● **Exercise directions**
Stop after the line containing "(890, 269) = (720, 204): none"; retype every line of the data before it exactly, starting from the first.

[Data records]
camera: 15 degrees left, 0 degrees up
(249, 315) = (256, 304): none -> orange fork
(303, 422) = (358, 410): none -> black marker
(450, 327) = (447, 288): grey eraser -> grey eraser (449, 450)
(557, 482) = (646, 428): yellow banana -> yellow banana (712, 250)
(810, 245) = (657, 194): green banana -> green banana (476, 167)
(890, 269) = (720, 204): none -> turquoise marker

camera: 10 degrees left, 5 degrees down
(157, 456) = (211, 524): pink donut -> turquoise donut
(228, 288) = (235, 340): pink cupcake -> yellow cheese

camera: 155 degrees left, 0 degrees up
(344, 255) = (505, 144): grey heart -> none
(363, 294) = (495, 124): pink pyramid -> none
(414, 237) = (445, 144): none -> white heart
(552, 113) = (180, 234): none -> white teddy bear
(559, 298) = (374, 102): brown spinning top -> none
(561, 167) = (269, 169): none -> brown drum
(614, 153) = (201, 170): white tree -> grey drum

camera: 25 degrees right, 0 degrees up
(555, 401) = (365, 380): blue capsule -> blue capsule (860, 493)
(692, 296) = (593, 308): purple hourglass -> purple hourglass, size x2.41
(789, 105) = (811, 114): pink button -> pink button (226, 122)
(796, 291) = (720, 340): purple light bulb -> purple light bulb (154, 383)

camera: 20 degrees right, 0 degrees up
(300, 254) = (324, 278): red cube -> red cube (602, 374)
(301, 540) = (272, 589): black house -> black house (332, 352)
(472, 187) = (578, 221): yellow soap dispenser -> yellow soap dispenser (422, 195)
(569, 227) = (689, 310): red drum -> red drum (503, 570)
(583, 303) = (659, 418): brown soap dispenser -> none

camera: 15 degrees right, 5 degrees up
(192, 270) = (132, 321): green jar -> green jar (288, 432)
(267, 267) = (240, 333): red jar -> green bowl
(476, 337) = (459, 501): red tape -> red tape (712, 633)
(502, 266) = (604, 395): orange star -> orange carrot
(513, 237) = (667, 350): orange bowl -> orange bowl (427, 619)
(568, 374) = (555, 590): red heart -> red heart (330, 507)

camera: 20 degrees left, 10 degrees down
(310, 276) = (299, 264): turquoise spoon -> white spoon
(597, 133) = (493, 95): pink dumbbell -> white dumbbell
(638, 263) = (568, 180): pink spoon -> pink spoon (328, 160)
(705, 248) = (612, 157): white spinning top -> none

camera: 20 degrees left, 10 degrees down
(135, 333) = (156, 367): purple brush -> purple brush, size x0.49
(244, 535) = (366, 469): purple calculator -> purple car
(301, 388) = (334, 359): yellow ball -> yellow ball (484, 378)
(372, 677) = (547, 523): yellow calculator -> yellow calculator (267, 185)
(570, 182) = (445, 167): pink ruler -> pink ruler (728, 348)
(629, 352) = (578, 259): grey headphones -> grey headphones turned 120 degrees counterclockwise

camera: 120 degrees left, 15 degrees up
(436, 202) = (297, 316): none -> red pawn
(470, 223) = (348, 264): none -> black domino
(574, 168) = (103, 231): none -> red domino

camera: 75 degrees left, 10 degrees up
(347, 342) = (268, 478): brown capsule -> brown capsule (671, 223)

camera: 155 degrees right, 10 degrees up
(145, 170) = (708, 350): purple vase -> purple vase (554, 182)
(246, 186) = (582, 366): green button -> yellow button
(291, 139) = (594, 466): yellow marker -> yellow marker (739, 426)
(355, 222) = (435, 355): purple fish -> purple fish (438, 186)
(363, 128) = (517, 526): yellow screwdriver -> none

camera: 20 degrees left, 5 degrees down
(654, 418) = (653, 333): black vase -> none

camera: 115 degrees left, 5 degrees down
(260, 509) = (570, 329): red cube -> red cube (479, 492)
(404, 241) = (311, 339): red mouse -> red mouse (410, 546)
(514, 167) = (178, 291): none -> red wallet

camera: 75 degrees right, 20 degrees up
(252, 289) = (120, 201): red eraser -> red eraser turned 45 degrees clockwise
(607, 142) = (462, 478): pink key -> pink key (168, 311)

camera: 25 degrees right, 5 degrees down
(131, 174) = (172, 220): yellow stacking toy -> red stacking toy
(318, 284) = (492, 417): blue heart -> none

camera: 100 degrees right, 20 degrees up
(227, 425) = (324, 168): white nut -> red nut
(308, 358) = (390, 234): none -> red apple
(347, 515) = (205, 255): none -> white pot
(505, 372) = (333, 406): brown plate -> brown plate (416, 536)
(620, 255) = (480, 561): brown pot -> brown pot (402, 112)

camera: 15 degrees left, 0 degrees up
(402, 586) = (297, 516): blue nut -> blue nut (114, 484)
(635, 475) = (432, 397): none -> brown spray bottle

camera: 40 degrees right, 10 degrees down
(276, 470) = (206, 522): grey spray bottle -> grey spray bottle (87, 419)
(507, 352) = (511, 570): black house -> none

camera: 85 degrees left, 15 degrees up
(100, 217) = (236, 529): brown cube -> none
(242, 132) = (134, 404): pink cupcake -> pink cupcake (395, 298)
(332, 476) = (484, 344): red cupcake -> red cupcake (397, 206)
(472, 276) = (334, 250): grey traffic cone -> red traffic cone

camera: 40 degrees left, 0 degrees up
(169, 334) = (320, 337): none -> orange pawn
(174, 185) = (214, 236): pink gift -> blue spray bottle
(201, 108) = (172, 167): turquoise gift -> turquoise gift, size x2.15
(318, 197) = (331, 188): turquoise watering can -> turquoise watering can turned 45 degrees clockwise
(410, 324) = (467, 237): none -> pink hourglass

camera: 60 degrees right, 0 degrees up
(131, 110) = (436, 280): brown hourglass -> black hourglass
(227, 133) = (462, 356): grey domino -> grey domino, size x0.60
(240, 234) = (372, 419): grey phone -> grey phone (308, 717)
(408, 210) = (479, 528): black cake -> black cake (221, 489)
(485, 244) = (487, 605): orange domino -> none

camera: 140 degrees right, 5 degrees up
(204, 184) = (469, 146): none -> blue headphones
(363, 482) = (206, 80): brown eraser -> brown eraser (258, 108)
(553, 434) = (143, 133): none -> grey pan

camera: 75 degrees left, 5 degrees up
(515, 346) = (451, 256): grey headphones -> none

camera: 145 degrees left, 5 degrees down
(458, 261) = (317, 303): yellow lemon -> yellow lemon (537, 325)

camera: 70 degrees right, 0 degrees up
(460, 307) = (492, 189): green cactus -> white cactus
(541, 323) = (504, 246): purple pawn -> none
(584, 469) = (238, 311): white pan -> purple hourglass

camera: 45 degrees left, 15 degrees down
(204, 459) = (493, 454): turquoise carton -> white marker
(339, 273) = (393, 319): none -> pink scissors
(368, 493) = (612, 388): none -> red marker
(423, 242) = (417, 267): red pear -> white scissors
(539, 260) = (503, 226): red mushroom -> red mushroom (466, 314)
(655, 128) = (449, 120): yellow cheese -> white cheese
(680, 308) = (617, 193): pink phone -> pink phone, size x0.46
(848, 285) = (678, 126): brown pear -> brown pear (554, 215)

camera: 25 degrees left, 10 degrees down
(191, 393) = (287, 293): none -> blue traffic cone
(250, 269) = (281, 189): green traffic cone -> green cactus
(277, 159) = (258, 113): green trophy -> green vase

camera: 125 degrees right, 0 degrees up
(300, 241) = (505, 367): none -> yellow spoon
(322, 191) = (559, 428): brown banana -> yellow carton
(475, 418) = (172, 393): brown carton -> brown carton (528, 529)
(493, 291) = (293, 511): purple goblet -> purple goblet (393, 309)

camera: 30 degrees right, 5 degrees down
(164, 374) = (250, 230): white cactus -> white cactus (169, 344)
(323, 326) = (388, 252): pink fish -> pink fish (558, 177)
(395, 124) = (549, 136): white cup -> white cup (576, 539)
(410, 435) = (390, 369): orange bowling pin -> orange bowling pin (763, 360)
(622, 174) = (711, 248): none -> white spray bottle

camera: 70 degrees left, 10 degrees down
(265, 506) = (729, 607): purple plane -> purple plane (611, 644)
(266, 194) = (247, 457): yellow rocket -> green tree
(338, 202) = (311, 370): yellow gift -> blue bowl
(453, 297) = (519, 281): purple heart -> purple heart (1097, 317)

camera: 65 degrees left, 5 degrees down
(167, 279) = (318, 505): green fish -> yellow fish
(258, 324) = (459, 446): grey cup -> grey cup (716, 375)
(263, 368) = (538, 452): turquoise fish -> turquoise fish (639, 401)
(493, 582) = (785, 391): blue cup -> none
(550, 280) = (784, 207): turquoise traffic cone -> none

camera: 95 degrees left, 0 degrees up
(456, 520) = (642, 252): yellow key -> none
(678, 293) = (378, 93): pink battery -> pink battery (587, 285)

● **Written answer**
camera: 15 degrees left, 0 degrees up
(249, 315) = (256, 304): none -> orange fork
(303, 422) = (358, 410): none -> black marker
(450, 327) = (447, 288): grey eraser -> grey eraser (449, 450)
(557, 482) = (646, 428): yellow banana -> yellow banana (712, 250)
(810, 245) = (657, 194): green banana -> green banana (476, 167)
(890, 269) = (720, 204): none -> turquoise marker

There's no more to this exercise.